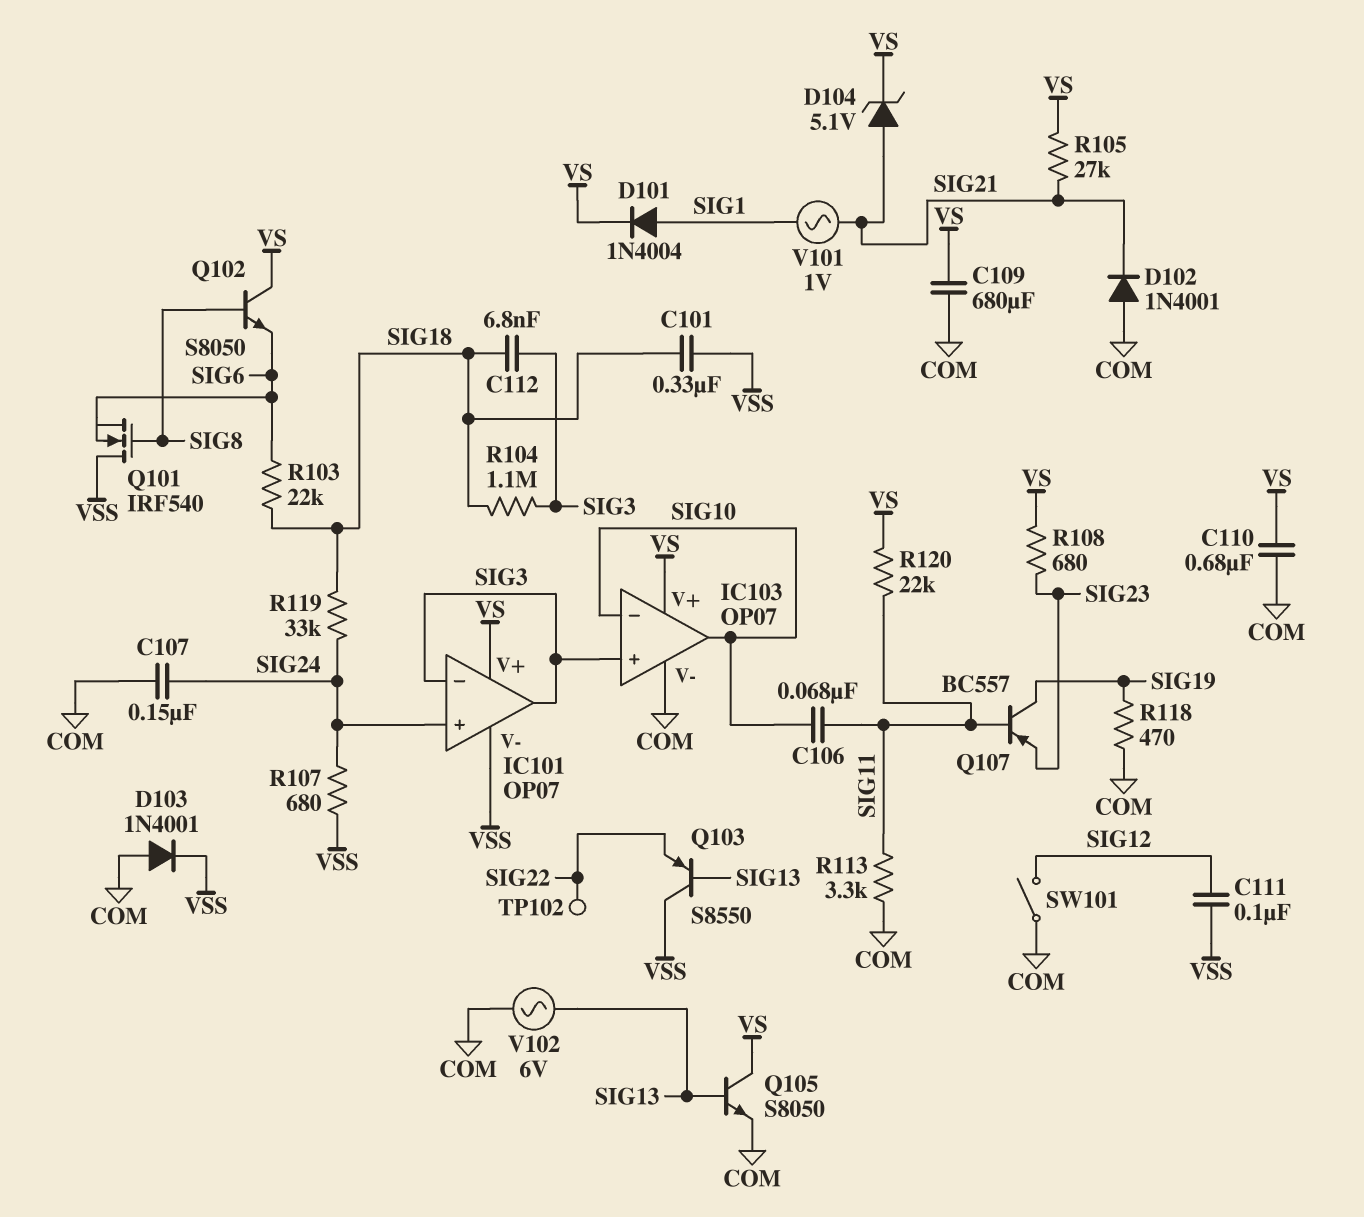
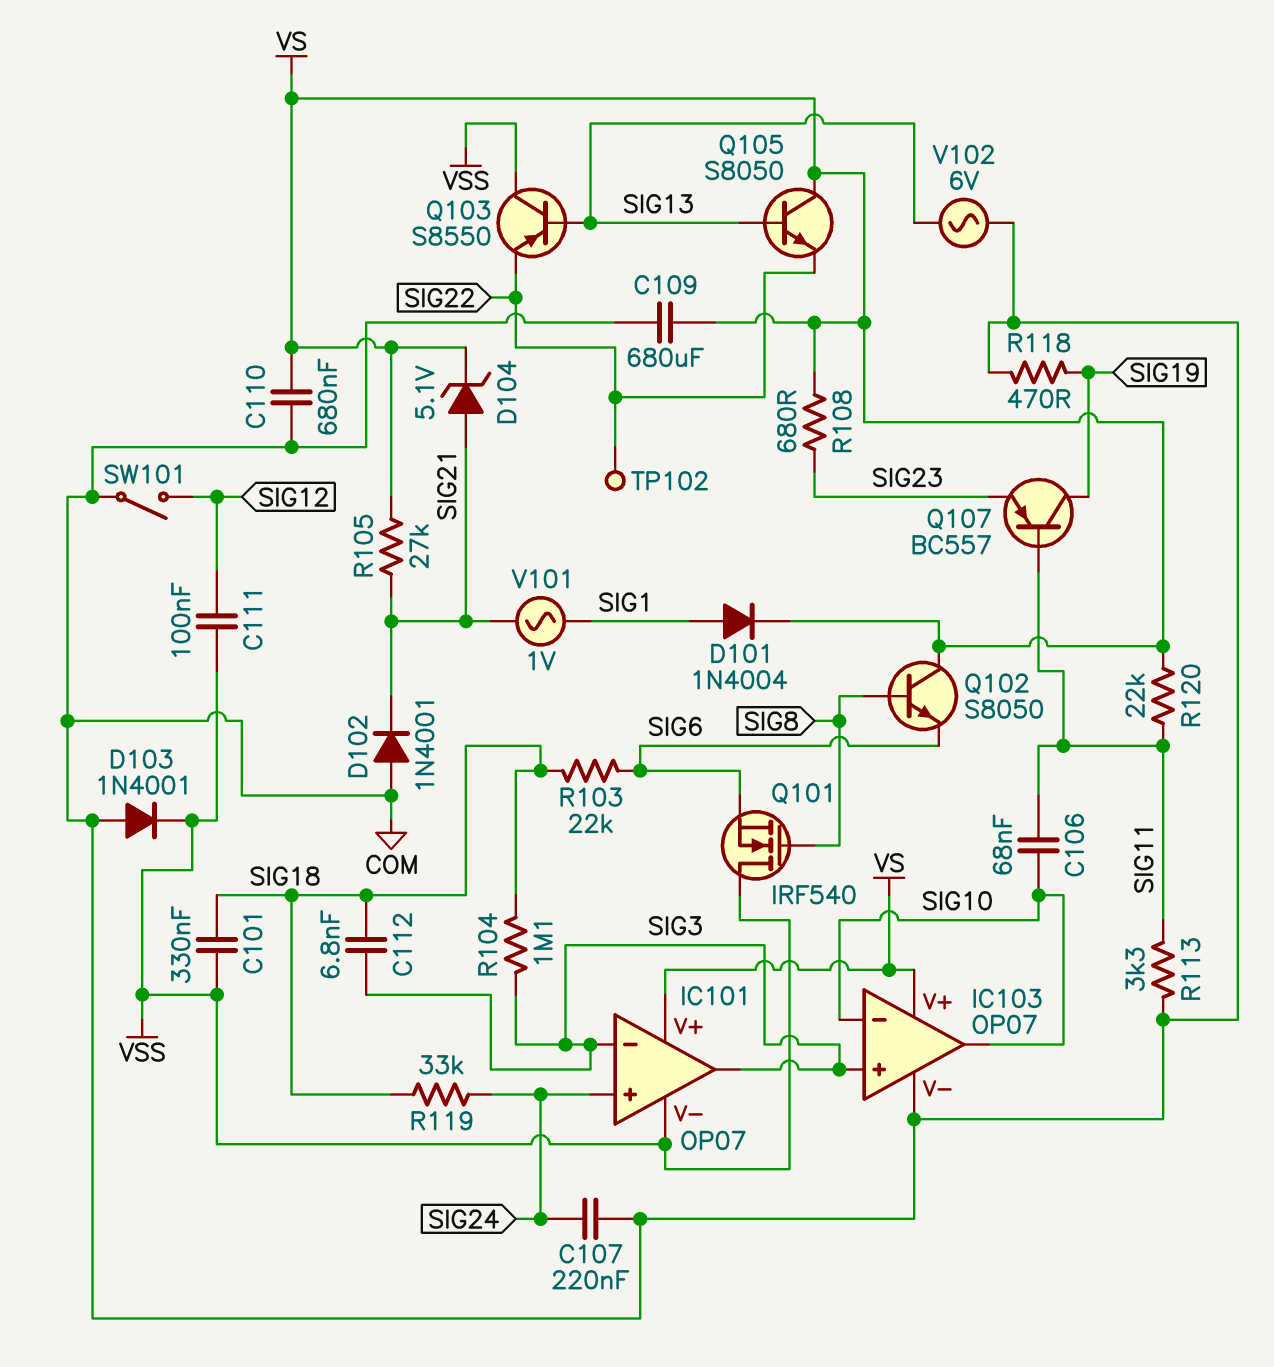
C107: 150nF (COM, SIG24) -> 220nF (COM, SIG24)
Q105: NPN S8050 (B SIG13, C VS, E COM) -> NPN S8050 (B SIG13, C VS, E SIG22)
R107: 680 (SIG24, VSS) -> none

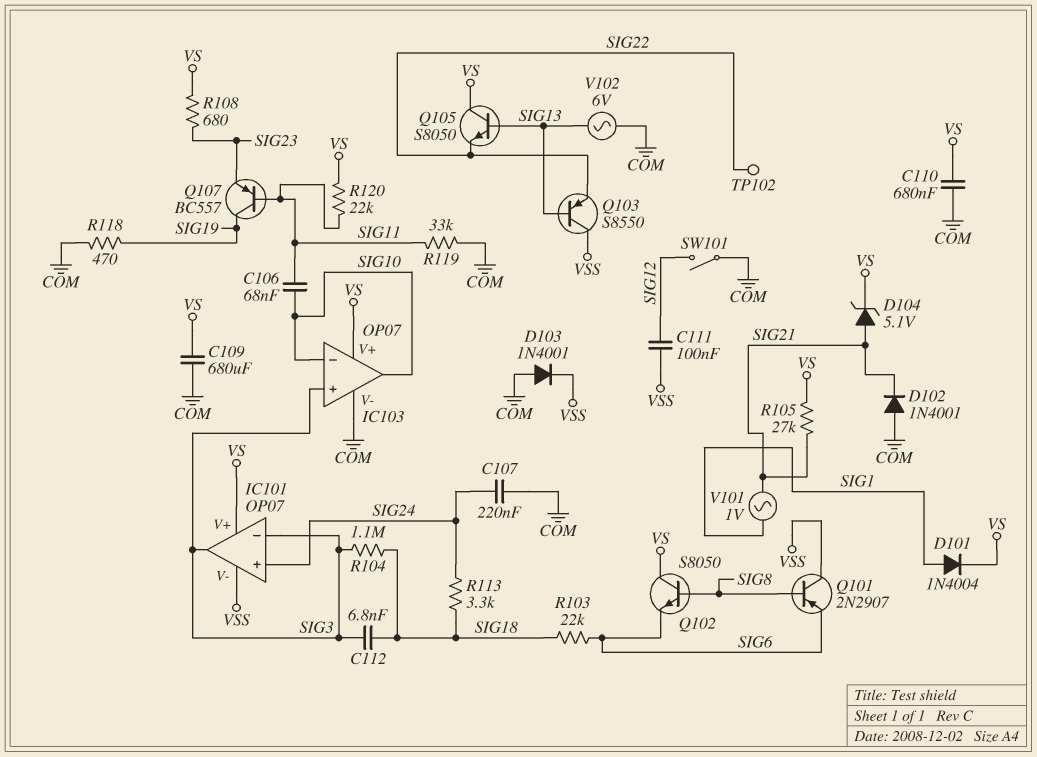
C101: 330nF (SIG18, VSS) -> none
Q101: NMOS IRF540 (G SIG8, D VSS, S SIG6) -> PNP 2N2907 (B SIG8, C VSS, E SIG6)
R113: 3.3k (COM, SIG11) -> 3.3k (SIG18, SIG24)
R119: 33k (SIG18, SIG24) -> 33k (COM, SIG11)

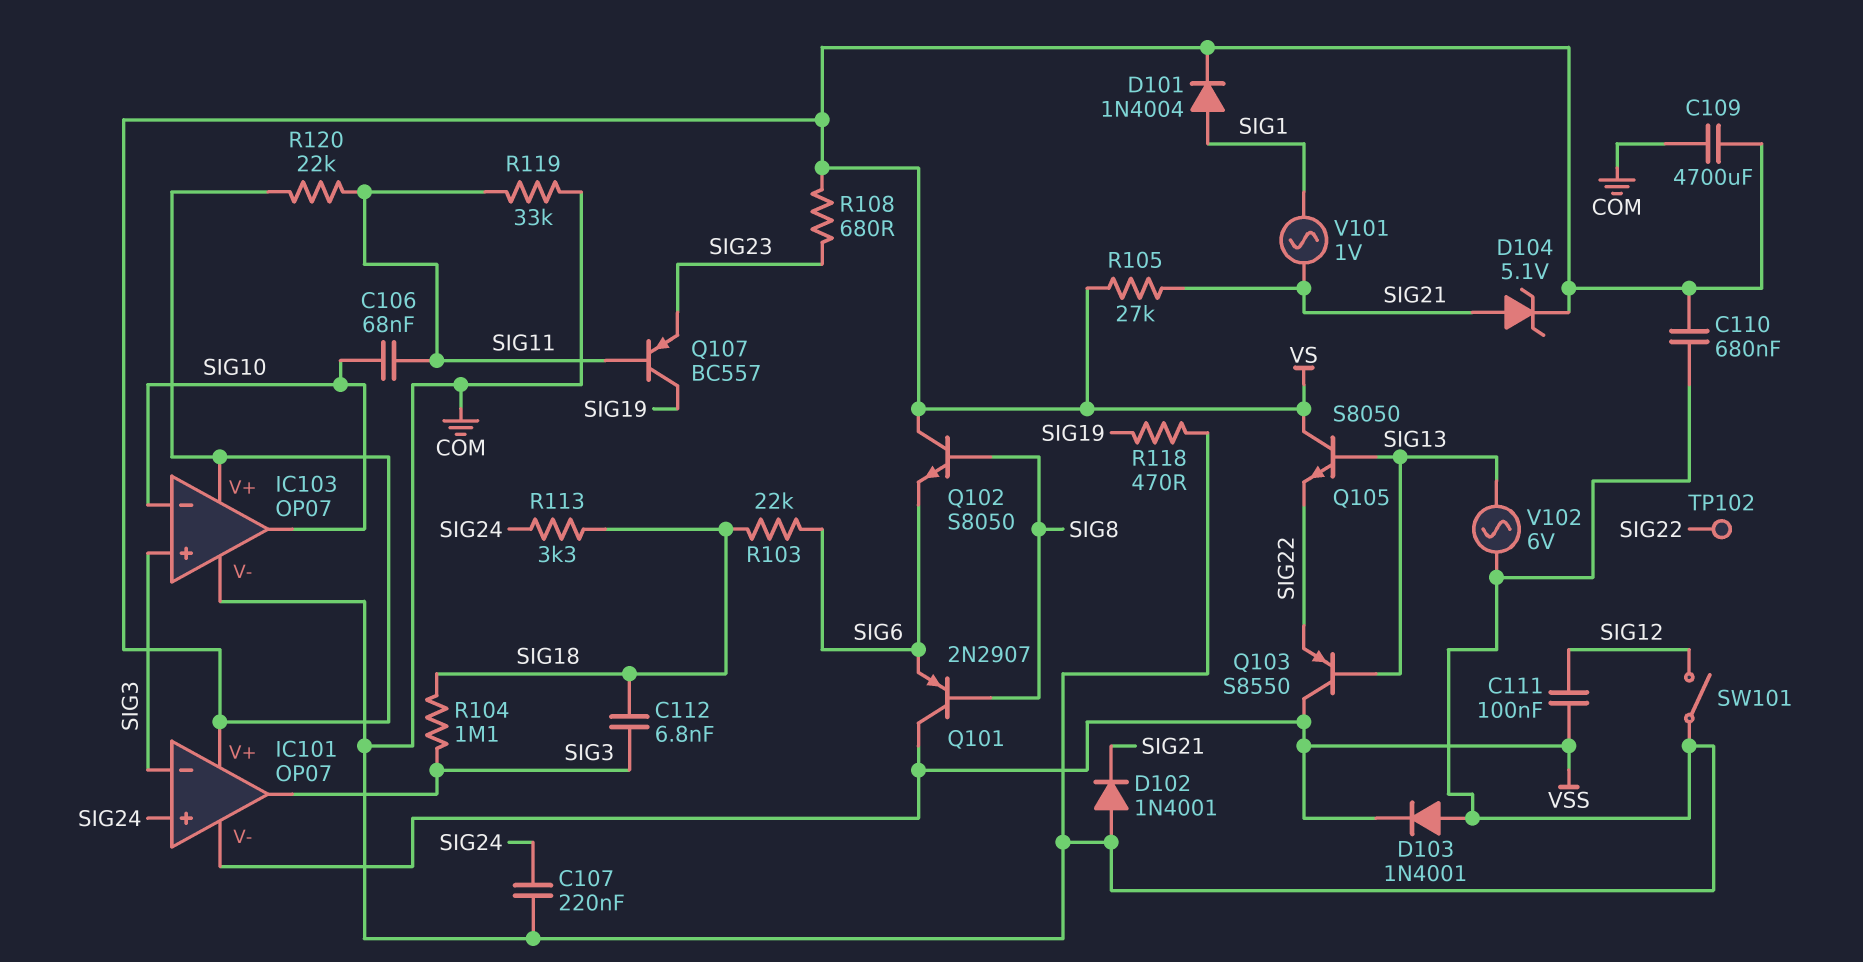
C109: 680uF (COM, VS) -> 4700uF (COM, VS)

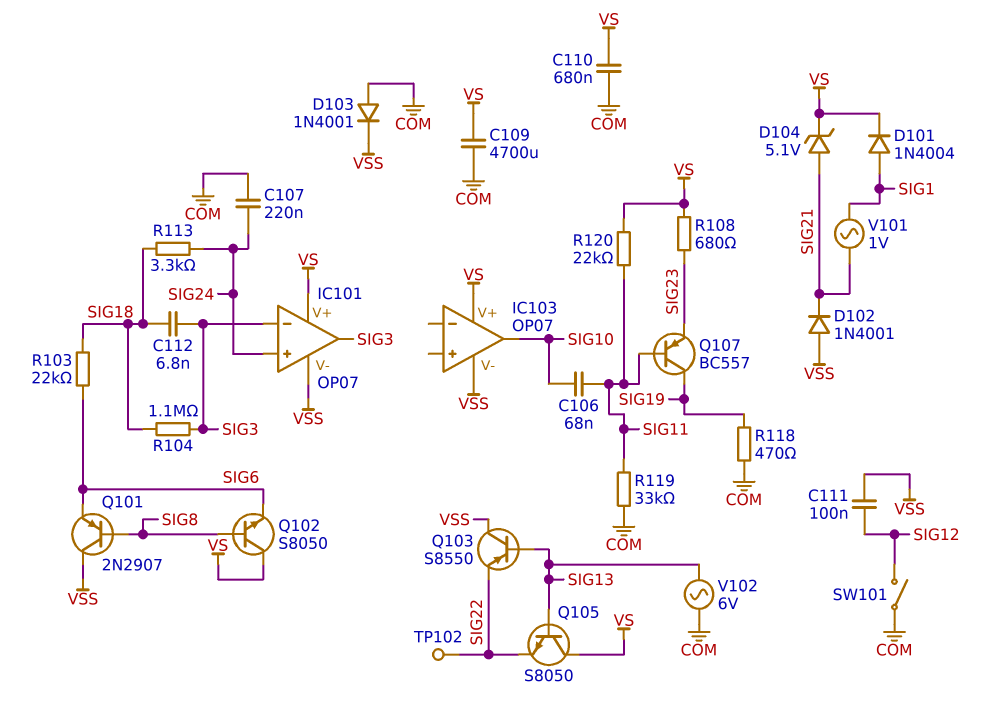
D102: diode 1N4001 (A COM, K SIG21) -> diode 1N4001 (A VSS, K SIG21)
IC103 pin V-: COM -> VSS
IC103 pin in+: SIG3 -> none
IC103 pin in-: SIG10 -> none
R105: 27k (SIG21, VS) -> none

━━━━

__WHAT YOU HAVE TO DO__:
Write every line of the data out again exactly, leaving out all images.

__RESPONSE TO THE EXERCISE__:
C107: 150nF (COM, SIG24) -> 220nF (COM, SIG24)
Q105: NPN S8050 (B SIG13, C VS, E COM) -> NPN S8050 (B SIG13, C VS, E SIG22)
R107: 680 (SIG24, VSS) -> none

C101: 330nF (SIG18, VSS) -> none
Q101: NMOS IRF540 (G SIG8, D VSS, S SIG6) -> PNP 2N2907 (B SIG8, C VSS, E SIG6)
R113: 3.3k (COM, SIG11) -> 3.3k (SIG18, SIG24)
R119: 33k (SIG18, SIG24) -> 33k (COM, SIG11)

C109: 680uF (COM, VS) -> 4700uF (COM, VS)

D102: diode 1N4001 (A COM, K SIG21) -> diode 1N4001 (A VSS, K SIG21)
IC103 pin V-: COM -> VSS
IC103 pin in+: SIG3 -> none
IC103 pin in-: SIG10 -> none
R105: 27k (SIG21, VS) -> none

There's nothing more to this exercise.